Data records
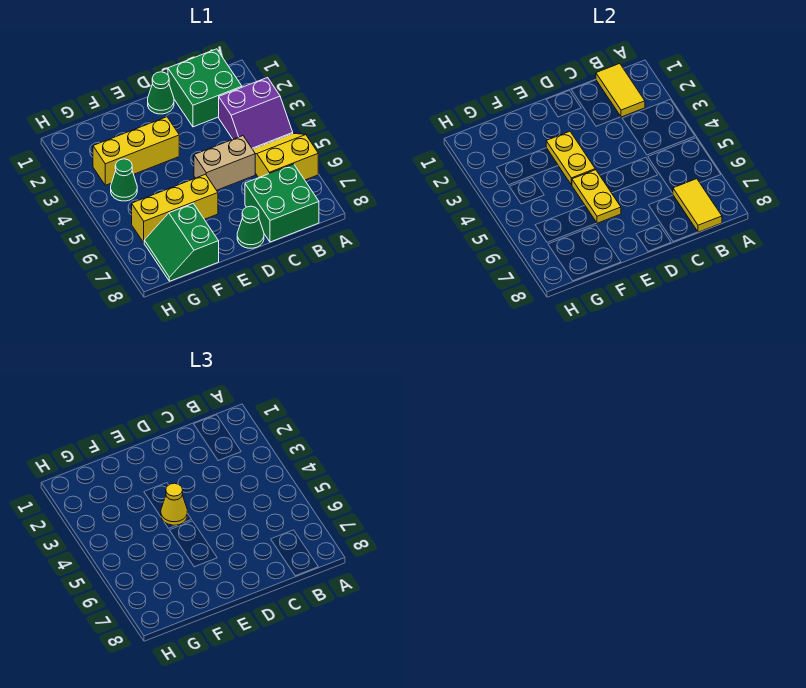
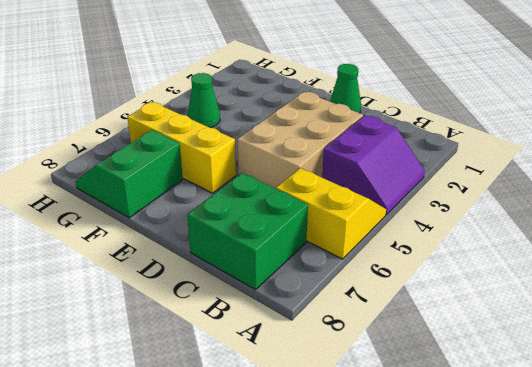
purple slope A3:B4 level 1 top B -> purple slope A3:B4 level 1 top 3
tan brick C3:D5 level 1 -> tan brick C5:D5 level 1
none -> green brick B1:C2 level 1
none -> green cone D8 level 1
none -> yellow brick E3:G3 level 1

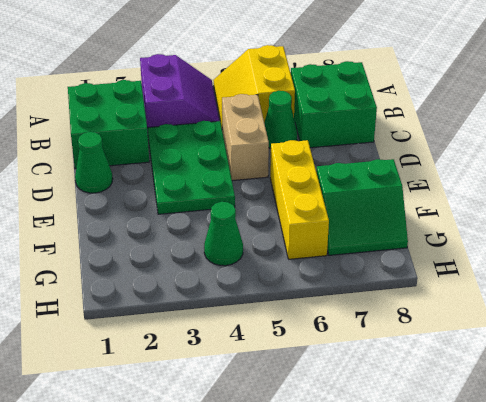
green plate C3:E4 level 1 -> yellow brick E3:G3 level 1
green cone C6 level 1 -> green cone D8 level 1
none -> yellow tile B1:B2 level 2
none -> yellow tile B7:B8 level 2
none -> yellow plate E3:E4 level 2

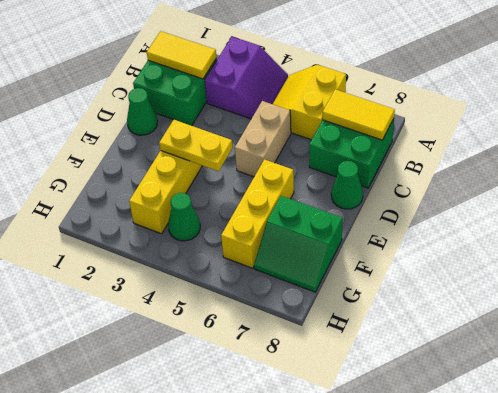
none -> yellow plate E5:E6 level 2
none -> yellow cone E4 level 3

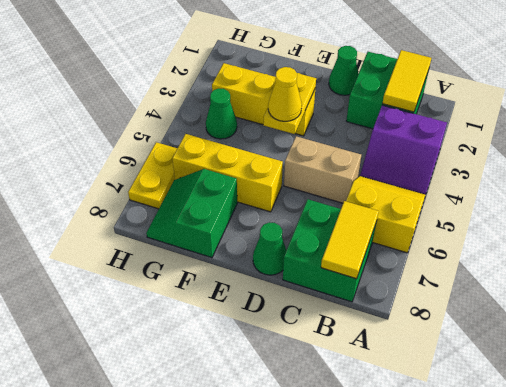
yellow plate H6:H7 level 1 -> yellow plate E5:E6 level 2

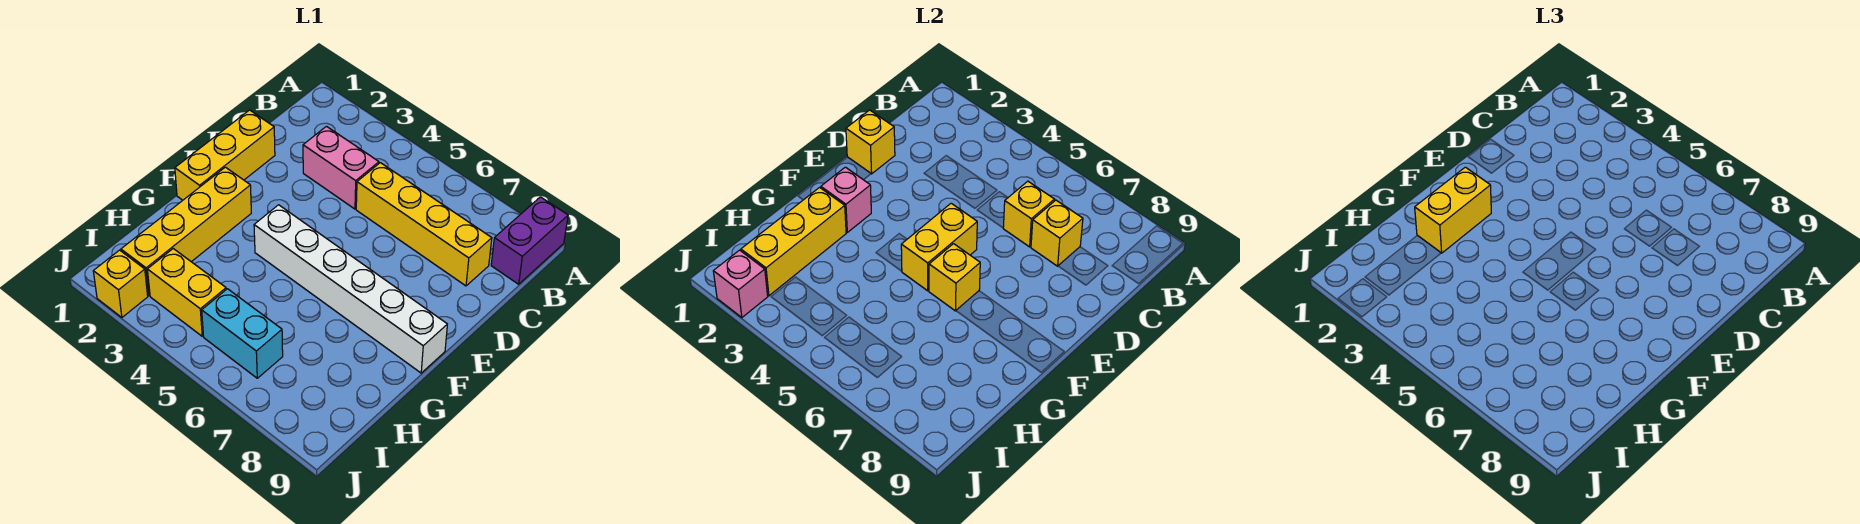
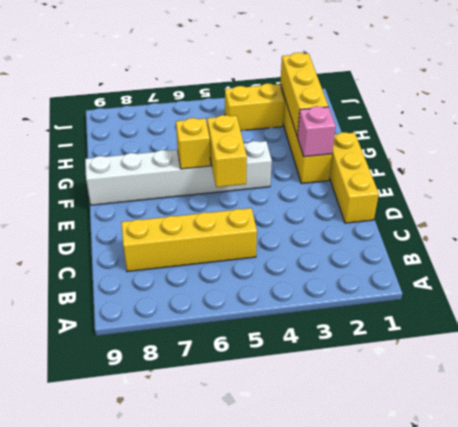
none -> purple brick A9:B9 level 1
none -> pink brick C3:C4 level 1
none -> cyan brick I5:I6 level 1

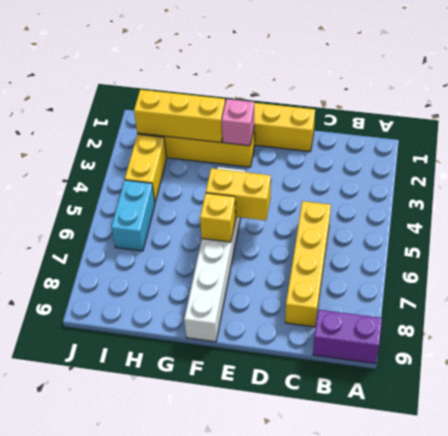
none -> pink brick C3:C4 level 1
none -> yellow brick J2 level 1
none -> yellow brick C6 level 2

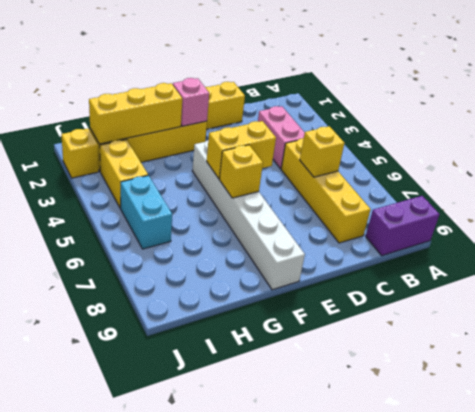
none -> yellow brick C7 level 2
none -> yellow brick D1 level 2
none -> pink brick J2 level 2

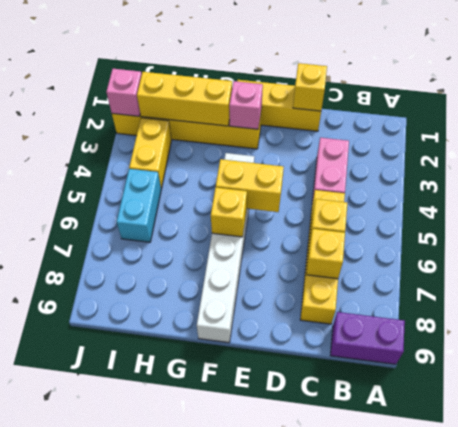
none -> yellow brick F2:G2 level 3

Required work:
In the records above, find the line containing "none -> yellow brick C7 level 2", then write out exactly that line and every later one through the last, omitting pictures.

Task response:
none -> yellow brick C7 level 2
none -> yellow brick D1 level 2
none -> pink brick J2 level 2

none -> yellow brick F2:G2 level 3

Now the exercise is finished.